> [What is required]: Repeat the listing exactly. The images do not belong in the copy.

++++ Data provided

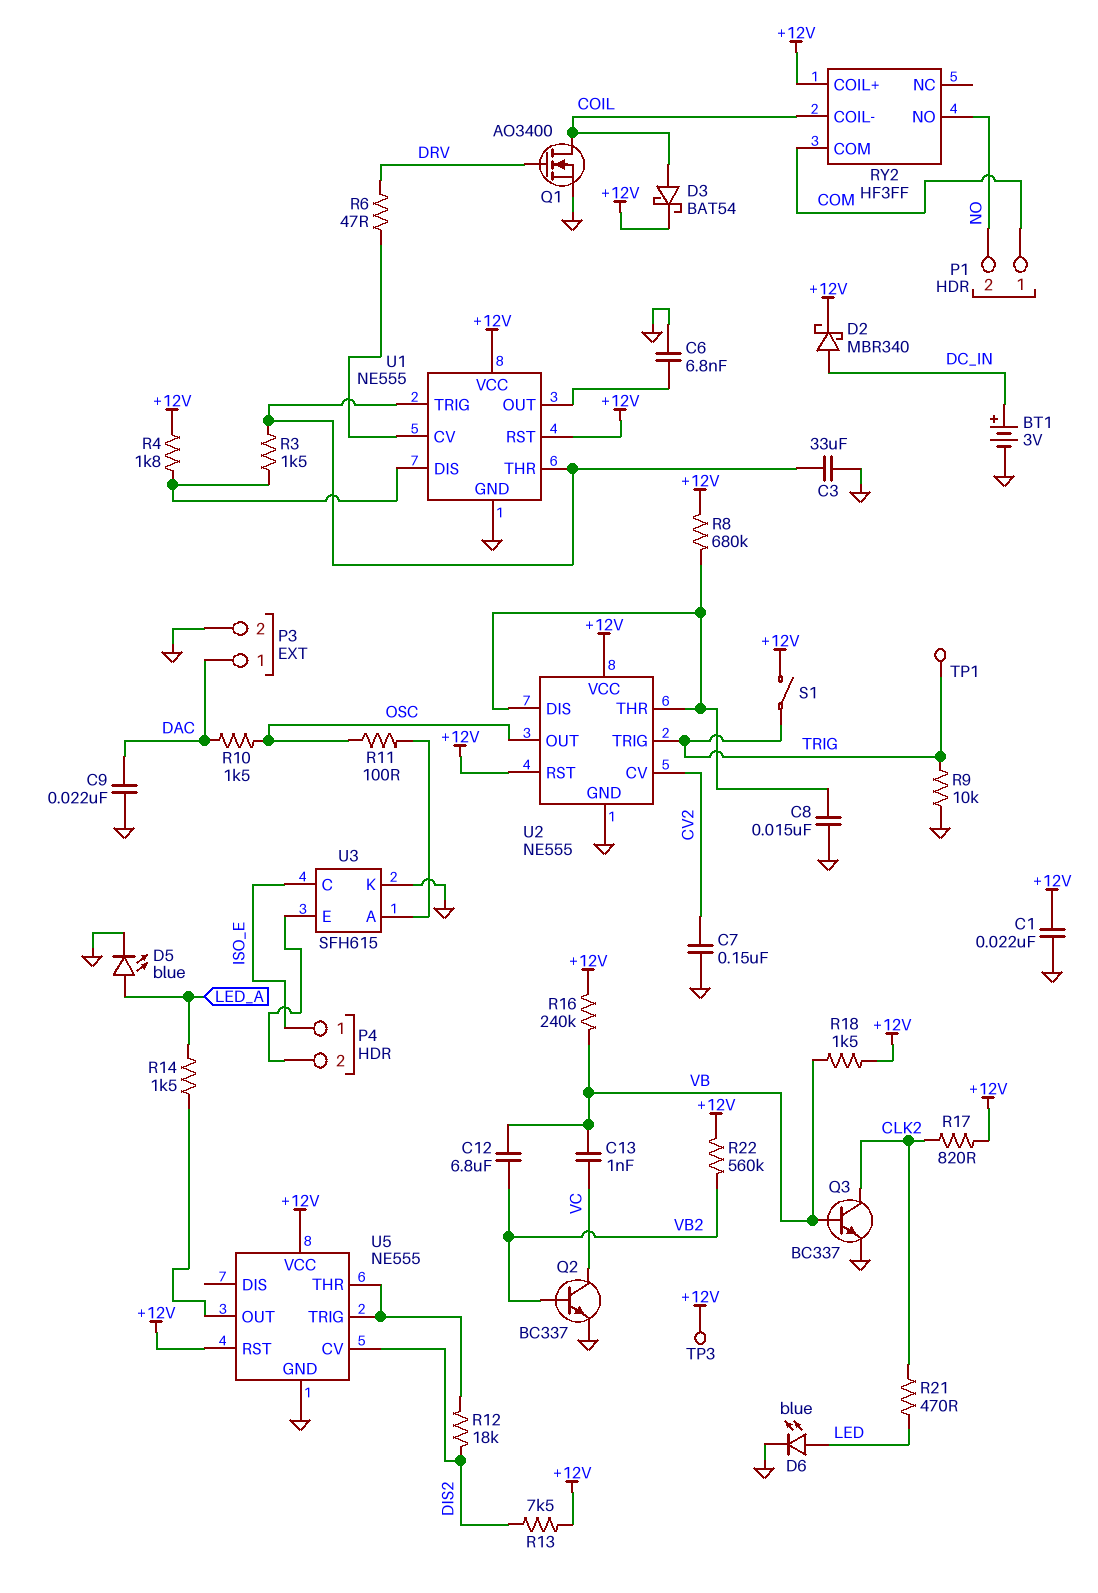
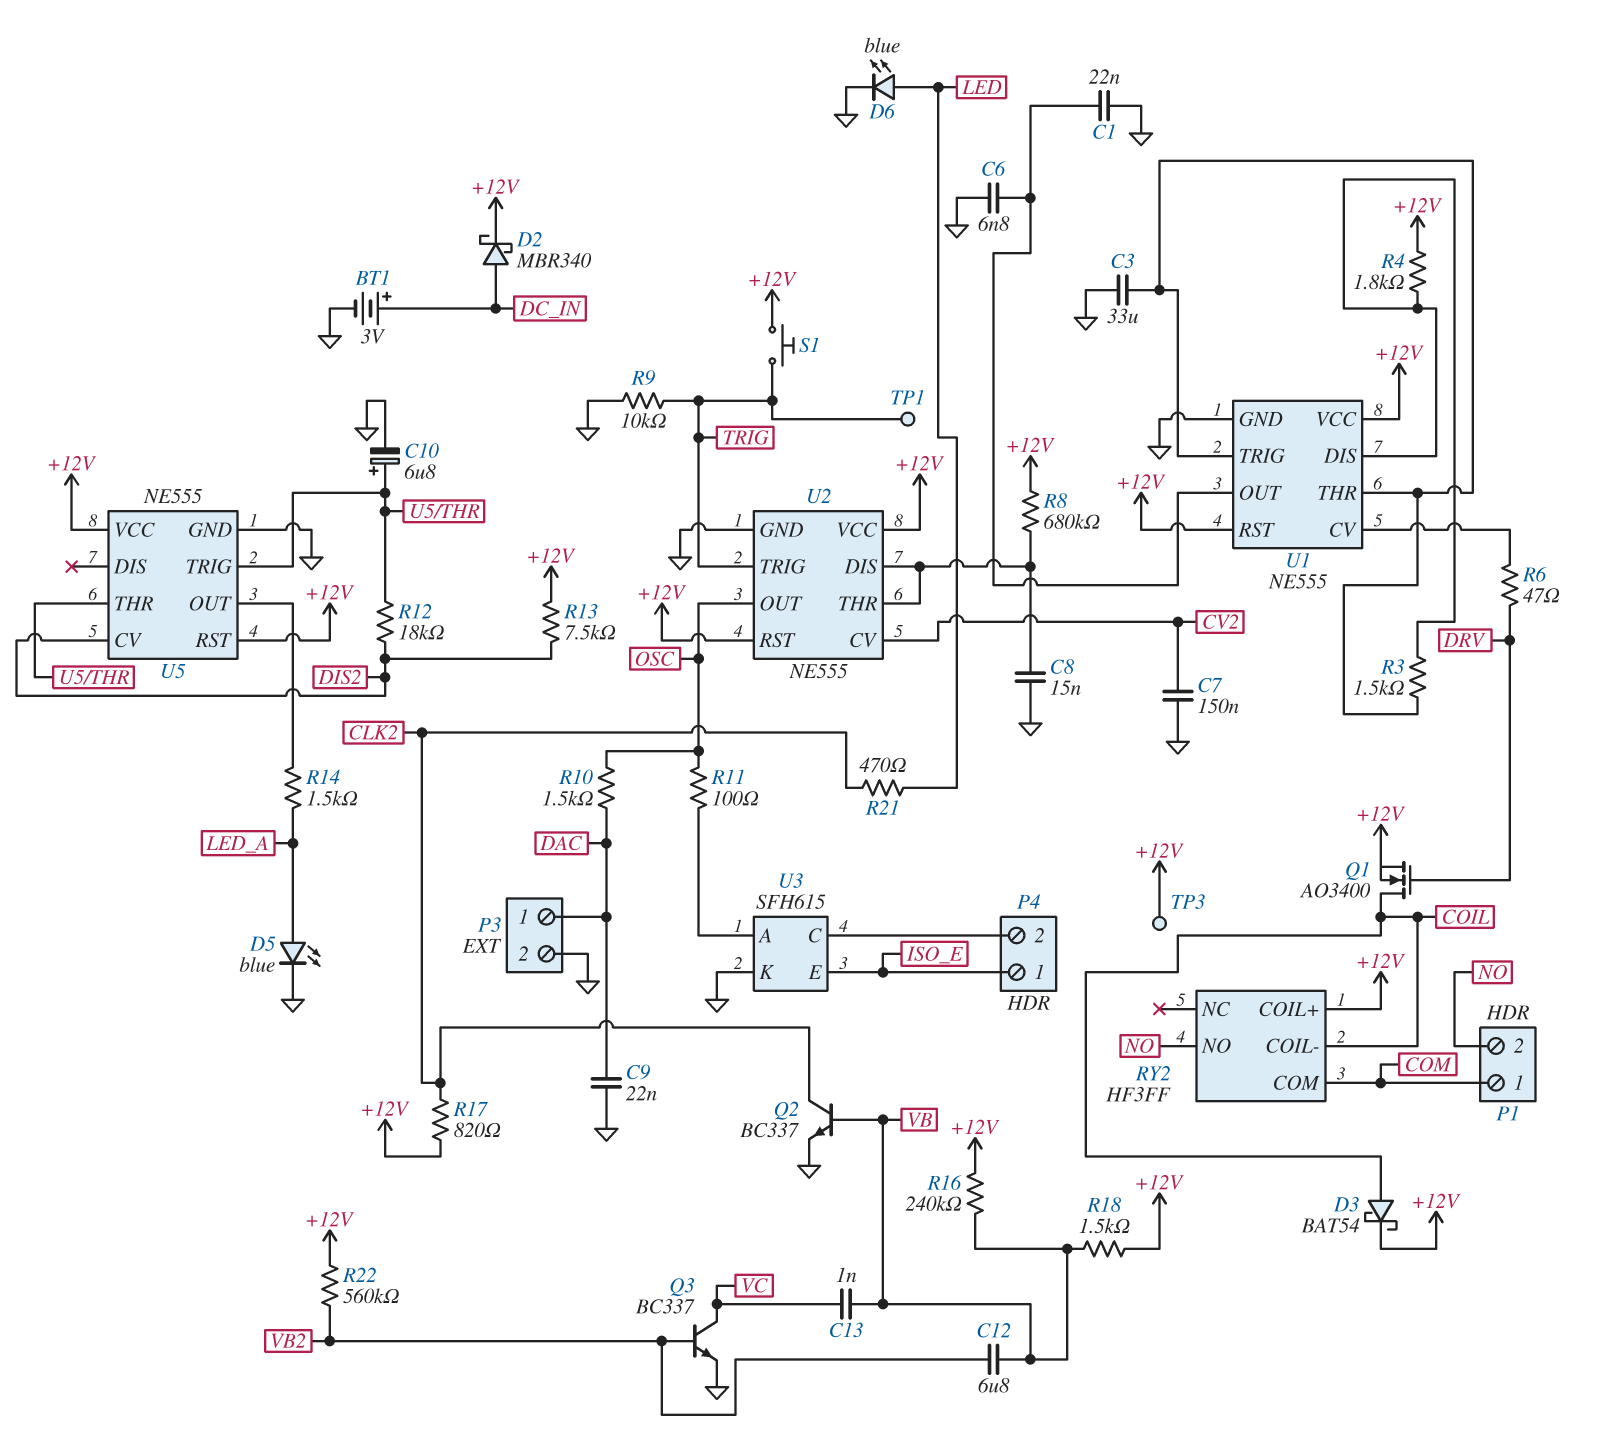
C1: 22nF (+12V, GND) -> 22nF (GND, U1/OUT)
C10: none -> 6.8uF (plus U5/THR, minus GND)
Q1: NMOS AO3400 (G DRV, D COIL, S GND) -> NMOS AO3400 (G DRV, D COIL, S +12V)
Q2: NPN BC337 (B VB2, C VC, E GND) -> NPN BC337 (B VB, C CLK2, E GND)
Q3: NPN BC337 (B VB, C CLK2, E GND) -> NPN BC337 (B VB2, C VC, E GND)
S1: switch (+12V, TRIG) -> button (+12V, TRIG)
U3 pin C: ISO_E -> P4/2
U3 pin E: P4/2 -> ISO_E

++++++++

> [Response]:
C1: 22nF (+12V, GND) -> 22nF (GND, U1/OUT)
C10: none -> 6.8uF (plus U5/THR, minus GND)
Q1: NMOS AO3400 (G DRV, D COIL, S GND) -> NMOS AO3400 (G DRV, D COIL, S +12V)
Q2: NPN BC337 (B VB2, C VC, E GND) -> NPN BC337 (B VB, C CLK2, E GND)
Q3: NPN BC337 (B VB, C CLK2, E GND) -> NPN BC337 (B VB2, C VC, E GND)
S1: switch (+12V, TRIG) -> button (+12V, TRIG)
U3 pin C: ISO_E -> P4/2
U3 pin E: P4/2 -> ISO_E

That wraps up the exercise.